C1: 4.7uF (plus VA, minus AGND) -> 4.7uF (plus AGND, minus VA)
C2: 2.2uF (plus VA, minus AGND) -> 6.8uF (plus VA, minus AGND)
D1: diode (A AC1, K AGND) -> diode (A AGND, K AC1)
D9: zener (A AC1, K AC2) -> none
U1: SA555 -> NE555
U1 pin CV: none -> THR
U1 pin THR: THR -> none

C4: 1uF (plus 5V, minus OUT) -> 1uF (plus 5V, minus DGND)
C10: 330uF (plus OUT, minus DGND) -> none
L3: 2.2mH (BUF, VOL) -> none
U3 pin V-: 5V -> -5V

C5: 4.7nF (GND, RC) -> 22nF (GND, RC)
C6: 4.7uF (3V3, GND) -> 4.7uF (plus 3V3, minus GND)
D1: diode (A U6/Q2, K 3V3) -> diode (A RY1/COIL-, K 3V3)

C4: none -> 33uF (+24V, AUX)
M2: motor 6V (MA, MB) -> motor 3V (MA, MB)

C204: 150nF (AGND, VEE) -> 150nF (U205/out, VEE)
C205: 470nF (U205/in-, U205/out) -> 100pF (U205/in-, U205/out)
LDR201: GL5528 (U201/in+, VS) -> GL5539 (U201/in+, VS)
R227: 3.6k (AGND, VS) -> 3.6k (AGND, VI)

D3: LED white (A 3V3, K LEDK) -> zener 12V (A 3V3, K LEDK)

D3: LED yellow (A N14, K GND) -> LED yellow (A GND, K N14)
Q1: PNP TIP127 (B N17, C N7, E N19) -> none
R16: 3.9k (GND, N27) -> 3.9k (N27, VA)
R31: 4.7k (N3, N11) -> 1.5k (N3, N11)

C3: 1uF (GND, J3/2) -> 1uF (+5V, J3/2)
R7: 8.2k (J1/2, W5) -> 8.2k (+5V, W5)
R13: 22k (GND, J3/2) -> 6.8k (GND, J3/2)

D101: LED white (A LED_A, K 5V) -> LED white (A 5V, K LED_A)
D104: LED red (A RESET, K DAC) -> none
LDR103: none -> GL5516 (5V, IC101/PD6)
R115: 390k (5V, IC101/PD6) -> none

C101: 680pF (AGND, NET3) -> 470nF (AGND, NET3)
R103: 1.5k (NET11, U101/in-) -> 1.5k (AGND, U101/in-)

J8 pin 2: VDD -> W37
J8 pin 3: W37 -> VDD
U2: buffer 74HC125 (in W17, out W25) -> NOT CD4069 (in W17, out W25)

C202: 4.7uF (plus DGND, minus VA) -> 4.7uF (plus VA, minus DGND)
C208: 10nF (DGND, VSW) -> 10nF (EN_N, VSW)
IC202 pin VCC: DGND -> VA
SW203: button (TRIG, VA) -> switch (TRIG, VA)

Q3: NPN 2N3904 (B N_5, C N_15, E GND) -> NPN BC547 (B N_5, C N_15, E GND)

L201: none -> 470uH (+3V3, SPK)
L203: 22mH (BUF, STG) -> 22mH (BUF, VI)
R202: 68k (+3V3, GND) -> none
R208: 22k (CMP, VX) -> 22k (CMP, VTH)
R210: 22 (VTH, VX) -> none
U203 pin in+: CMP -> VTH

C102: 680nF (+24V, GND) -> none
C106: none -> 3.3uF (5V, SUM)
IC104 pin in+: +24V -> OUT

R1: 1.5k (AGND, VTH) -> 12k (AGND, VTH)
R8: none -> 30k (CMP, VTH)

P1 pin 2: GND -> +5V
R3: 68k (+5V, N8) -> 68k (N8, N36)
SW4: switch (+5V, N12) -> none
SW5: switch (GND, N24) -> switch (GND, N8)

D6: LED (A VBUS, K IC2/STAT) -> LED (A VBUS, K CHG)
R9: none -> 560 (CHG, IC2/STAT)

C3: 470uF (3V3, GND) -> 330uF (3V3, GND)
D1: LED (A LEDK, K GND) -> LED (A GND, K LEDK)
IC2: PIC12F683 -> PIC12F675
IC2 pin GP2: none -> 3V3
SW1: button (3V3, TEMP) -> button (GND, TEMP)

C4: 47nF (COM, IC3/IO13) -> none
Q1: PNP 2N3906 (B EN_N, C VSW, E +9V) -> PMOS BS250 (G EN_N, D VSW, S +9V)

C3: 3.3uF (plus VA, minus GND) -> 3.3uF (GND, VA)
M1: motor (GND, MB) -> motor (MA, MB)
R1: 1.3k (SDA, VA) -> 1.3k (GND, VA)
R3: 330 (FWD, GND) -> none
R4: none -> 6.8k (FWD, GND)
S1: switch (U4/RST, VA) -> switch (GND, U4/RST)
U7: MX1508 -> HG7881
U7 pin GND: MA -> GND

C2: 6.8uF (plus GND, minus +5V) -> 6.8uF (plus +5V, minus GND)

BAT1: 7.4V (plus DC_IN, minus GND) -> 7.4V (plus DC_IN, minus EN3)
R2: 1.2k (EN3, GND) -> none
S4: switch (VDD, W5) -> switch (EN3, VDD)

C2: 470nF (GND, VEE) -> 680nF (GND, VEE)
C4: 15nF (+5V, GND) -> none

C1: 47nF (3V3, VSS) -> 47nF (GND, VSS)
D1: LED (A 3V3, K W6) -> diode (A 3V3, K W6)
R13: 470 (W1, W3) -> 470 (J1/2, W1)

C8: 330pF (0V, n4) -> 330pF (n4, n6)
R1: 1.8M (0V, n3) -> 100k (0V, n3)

^^^^^^^^^^^^^^^^

[YOUR TASK]
All of the entries above must be quoted exactly.

[SOLUTION TO THE PROBLEM]
C1: 4.7uF (plus VA, minus AGND) -> 4.7uF (plus AGND, minus VA)
C2: 2.2uF (plus VA, minus AGND) -> 6.8uF (plus VA, minus AGND)
D1: diode (A AC1, K AGND) -> diode (A AGND, K AC1)
D9: zener (A AC1, K AC2) -> none
U1: SA555 -> NE555
U1 pin CV: none -> THR
U1 pin THR: THR -> none

C4: 1uF (plus 5V, minus OUT) -> 1uF (plus 5V, minus DGND)
C10: 330uF (plus OUT, minus DGND) -> none
L3: 2.2mH (BUF, VOL) -> none
U3 pin V-: 5V -> -5V

C5: 4.7nF (GND, RC) -> 22nF (GND, RC)
C6: 4.7uF (3V3, GND) -> 4.7uF (plus 3V3, minus GND)
D1: diode (A U6/Q2, K 3V3) -> diode (A RY1/COIL-, K 3V3)

C4: none -> 33uF (+24V, AUX)
M2: motor 6V (MA, MB) -> motor 3V (MA, MB)

C204: 150nF (AGND, VEE) -> 150nF (U205/out, VEE)
C205: 470nF (U205/in-, U205/out) -> 100pF (U205/in-, U205/out)
LDR201: GL5528 (U201/in+, VS) -> GL5539 (U201/in+, VS)
R227: 3.6k (AGND, VS) -> 3.6k (AGND, VI)

D3: LED white (A 3V3, K LEDK) -> zener 12V (A 3V3, K LEDK)

D3: LED yellow (A N14, K GND) -> LED yellow (A GND, K N14)
Q1: PNP TIP127 (B N17, C N7, E N19) -> none
R16: 3.9k (GND, N27) -> 3.9k (N27, VA)
R31: 4.7k (N3, N11) -> 1.5k (N3, N11)

C3: 1uF (GND, J3/2) -> 1uF (+5V, J3/2)
R7: 8.2k (J1/2, W5) -> 8.2k (+5V, W5)
R13: 22k (GND, J3/2) -> 6.8k (GND, J3/2)

D101: LED white (A LED_A, K 5V) -> LED white (A 5V, K LED_A)
D104: LED red (A RESET, K DAC) -> none
LDR103: none -> GL5516 (5V, IC101/PD6)
R115: 390k (5V, IC101/PD6) -> none

C101: 680pF (AGND, NET3) -> 470nF (AGND, NET3)
R103: 1.5k (NET11, U101/in-) -> 1.5k (AGND, U101/in-)

J8 pin 2: VDD -> W37
J8 pin 3: W37 -> VDD
U2: buffer 74HC125 (in W17, out W25) -> NOT CD4069 (in W17, out W25)

C202: 4.7uF (plus DGND, minus VA) -> 4.7uF (plus VA, minus DGND)
C208: 10nF (DGND, VSW) -> 10nF (EN_N, VSW)
IC202 pin VCC: DGND -> VA
SW203: button (TRIG, VA) -> switch (TRIG, VA)

Q3: NPN 2N3904 (B N_5, C N_15, E GND) -> NPN BC547 (B N_5, C N_15, E GND)

L201: none -> 470uH (+3V3, SPK)
L203: 22mH (BUF, STG) -> 22mH (BUF, VI)
R202: 68k (+3V3, GND) -> none
R208: 22k (CMP, VX) -> 22k (CMP, VTH)
R210: 22 (VTH, VX) -> none
U203 pin in+: CMP -> VTH

C102: 680nF (+24V, GND) -> none
C106: none -> 3.3uF (5V, SUM)
IC104 pin in+: +24V -> OUT

R1: 1.5k (AGND, VTH) -> 12k (AGND, VTH)
R8: none -> 30k (CMP, VTH)

P1 pin 2: GND -> +5V
R3: 68k (+5V, N8) -> 68k (N8, N36)
SW4: switch (+5V, N12) -> none
SW5: switch (GND, N24) -> switch (GND, N8)

D6: LED (A VBUS, K IC2/STAT) -> LED (A VBUS, K CHG)
R9: none -> 560 (CHG, IC2/STAT)

C3: 470uF (3V3, GND) -> 330uF (3V3, GND)
D1: LED (A LEDK, K GND) -> LED (A GND, K LEDK)
IC2: PIC12F683 -> PIC12F675
IC2 pin GP2: none -> 3V3
SW1: button (3V3, TEMP) -> button (GND, TEMP)

C4: 47nF (COM, IC3/IO13) -> none
Q1: PNP 2N3906 (B EN_N, C VSW, E +9V) -> PMOS BS250 (G EN_N, D VSW, S +9V)

C3: 3.3uF (plus VA, minus GND) -> 3.3uF (GND, VA)
M1: motor (GND, MB) -> motor (MA, MB)
R1: 1.3k (SDA, VA) -> 1.3k (GND, VA)
R3: 330 (FWD, GND) -> none
R4: none -> 6.8k (FWD, GND)
S1: switch (U4/RST, VA) -> switch (GND, U4/RST)
U7: MX1508 -> HG7881
U7 pin GND: MA -> GND

C2: 6.8uF (plus GND, minus +5V) -> 6.8uF (plus +5V, minus GND)

BAT1: 7.4V (plus DC_IN, minus GND) -> 7.4V (plus DC_IN, minus EN3)
R2: 1.2k (EN3, GND) -> none
S4: switch (VDD, W5) -> switch (EN3, VDD)

C2: 470nF (GND, VEE) -> 680nF (GND, VEE)
C4: 15nF (+5V, GND) -> none

C1: 47nF (3V3, VSS) -> 47nF (GND, VSS)
D1: LED (A 3V3, K W6) -> diode (A 3V3, K W6)
R13: 470 (W1, W3) -> 470 (J1/2, W1)

C8: 330pF (0V, n4) -> 330pF (n4, n6)
R1: 1.8M (0V, n3) -> 100k (0V, n3)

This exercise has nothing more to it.